_INSTRUCTIONS TO FOLLOW:_ With both ends included, transcribe exactly the records below from their first line to the line that contains "black bowling pin: 2 -> 3".
▼
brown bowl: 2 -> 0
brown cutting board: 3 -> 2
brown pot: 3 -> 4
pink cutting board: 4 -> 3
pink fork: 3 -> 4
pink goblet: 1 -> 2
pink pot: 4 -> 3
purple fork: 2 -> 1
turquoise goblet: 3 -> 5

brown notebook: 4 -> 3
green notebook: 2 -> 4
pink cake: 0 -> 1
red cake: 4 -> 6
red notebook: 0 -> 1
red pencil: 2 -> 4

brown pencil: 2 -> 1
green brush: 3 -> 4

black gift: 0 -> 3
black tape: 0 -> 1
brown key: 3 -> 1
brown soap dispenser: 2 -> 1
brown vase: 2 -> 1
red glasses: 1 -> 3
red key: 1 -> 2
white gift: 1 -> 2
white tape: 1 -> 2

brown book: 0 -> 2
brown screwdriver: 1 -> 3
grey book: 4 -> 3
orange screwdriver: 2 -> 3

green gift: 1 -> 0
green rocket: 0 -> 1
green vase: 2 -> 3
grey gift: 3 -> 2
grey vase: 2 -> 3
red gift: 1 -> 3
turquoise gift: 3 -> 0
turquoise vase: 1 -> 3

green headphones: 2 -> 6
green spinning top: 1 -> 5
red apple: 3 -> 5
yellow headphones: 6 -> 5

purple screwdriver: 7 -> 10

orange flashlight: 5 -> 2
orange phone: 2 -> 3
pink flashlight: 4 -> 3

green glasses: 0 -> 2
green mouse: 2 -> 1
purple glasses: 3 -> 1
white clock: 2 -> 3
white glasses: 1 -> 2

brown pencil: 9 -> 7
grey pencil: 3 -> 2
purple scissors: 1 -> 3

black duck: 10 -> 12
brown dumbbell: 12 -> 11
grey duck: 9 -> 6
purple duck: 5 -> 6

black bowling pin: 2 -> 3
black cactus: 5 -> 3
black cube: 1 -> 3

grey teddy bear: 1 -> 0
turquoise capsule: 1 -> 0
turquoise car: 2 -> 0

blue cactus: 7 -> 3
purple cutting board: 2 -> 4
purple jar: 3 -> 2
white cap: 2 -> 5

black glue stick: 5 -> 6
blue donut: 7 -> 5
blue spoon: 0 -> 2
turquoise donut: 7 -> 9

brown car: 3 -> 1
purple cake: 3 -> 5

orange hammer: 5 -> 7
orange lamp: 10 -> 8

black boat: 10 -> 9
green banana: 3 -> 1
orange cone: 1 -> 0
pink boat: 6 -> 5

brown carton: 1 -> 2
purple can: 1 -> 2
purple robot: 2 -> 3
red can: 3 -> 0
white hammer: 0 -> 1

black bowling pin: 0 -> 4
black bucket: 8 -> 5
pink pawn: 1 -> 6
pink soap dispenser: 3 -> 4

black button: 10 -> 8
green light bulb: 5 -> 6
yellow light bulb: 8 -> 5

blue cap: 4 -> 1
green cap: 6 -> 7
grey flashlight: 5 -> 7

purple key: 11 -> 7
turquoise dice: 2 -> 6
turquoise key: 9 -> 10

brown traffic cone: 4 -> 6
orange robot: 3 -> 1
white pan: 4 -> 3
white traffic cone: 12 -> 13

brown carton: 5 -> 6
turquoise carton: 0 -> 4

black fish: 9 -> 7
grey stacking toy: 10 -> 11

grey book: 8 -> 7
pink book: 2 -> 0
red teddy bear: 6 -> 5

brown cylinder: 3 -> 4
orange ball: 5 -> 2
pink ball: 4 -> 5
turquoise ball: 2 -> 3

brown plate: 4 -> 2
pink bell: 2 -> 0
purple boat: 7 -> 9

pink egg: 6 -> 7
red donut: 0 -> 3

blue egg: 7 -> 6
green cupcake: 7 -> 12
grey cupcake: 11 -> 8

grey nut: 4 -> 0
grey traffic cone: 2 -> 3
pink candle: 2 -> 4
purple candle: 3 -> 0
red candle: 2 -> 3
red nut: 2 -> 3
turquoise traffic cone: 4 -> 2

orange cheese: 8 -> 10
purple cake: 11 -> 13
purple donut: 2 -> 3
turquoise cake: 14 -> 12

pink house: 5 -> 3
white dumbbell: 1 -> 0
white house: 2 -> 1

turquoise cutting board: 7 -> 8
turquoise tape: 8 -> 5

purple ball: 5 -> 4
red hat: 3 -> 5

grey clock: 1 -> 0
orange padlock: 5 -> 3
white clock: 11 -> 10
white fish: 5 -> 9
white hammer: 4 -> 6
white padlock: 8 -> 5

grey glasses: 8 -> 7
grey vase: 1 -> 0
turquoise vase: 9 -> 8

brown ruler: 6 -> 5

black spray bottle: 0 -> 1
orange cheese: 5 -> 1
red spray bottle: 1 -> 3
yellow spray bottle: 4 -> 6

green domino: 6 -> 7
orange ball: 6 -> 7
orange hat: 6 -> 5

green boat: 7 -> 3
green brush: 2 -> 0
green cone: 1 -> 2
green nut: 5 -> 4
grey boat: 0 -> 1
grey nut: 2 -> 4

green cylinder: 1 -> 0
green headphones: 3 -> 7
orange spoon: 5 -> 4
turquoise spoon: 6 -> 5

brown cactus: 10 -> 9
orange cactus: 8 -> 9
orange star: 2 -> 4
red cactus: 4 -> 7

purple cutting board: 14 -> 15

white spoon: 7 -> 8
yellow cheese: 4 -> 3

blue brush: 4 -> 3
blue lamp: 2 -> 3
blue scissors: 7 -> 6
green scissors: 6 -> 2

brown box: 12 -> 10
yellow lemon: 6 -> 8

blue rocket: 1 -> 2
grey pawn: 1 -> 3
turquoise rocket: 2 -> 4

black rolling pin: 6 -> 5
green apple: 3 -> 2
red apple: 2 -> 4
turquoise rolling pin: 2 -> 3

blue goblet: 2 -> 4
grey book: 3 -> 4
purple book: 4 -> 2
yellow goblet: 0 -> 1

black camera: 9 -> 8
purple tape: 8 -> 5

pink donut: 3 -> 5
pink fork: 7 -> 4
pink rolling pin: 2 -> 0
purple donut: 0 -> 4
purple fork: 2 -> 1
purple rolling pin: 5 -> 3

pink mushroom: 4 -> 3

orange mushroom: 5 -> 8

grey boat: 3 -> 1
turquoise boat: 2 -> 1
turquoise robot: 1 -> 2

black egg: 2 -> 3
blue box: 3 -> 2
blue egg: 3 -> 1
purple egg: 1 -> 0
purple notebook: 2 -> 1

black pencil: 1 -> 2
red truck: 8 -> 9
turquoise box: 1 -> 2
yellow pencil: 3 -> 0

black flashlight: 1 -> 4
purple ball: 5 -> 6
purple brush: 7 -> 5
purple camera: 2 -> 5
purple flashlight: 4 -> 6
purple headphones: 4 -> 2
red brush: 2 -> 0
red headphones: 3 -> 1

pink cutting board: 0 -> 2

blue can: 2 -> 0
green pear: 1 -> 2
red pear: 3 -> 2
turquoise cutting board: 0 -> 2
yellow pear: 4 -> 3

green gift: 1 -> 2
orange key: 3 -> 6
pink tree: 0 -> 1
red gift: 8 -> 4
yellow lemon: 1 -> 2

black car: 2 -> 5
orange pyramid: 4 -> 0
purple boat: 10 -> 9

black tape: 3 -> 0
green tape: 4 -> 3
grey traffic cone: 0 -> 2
▲
_SOLVED PROBLEM:_
brown bowl: 2 -> 0
brown cutting board: 3 -> 2
brown pot: 3 -> 4
pink cutting board: 4 -> 3
pink fork: 3 -> 4
pink goblet: 1 -> 2
pink pot: 4 -> 3
purple fork: 2 -> 1
turquoise goblet: 3 -> 5

brown notebook: 4 -> 3
green notebook: 2 -> 4
pink cake: 0 -> 1
red cake: 4 -> 6
red notebook: 0 -> 1
red pencil: 2 -> 4

brown pencil: 2 -> 1
green brush: 3 -> 4

black gift: 0 -> 3
black tape: 0 -> 1
brown key: 3 -> 1
brown soap dispenser: 2 -> 1
brown vase: 2 -> 1
red glasses: 1 -> 3
red key: 1 -> 2
white gift: 1 -> 2
white tape: 1 -> 2

brown book: 0 -> 2
brown screwdriver: 1 -> 3
grey book: 4 -> 3
orange screwdriver: 2 -> 3

green gift: 1 -> 0
green rocket: 0 -> 1
green vase: 2 -> 3
grey gift: 3 -> 2
grey vase: 2 -> 3
red gift: 1 -> 3
turquoise gift: 3 -> 0
turquoise vase: 1 -> 3

green headphones: 2 -> 6
green spinning top: 1 -> 5
red apple: 3 -> 5
yellow headphones: 6 -> 5

purple screwdriver: 7 -> 10

orange flashlight: 5 -> 2
orange phone: 2 -> 3
pink flashlight: 4 -> 3

green glasses: 0 -> 2
green mouse: 2 -> 1
purple glasses: 3 -> 1
white clock: 2 -> 3
white glasses: 1 -> 2

brown pencil: 9 -> 7
grey pencil: 3 -> 2
purple scissors: 1 -> 3

black duck: 10 -> 12
brown dumbbell: 12 -> 11
grey duck: 9 -> 6
purple duck: 5 -> 6

black bowling pin: 2 -> 3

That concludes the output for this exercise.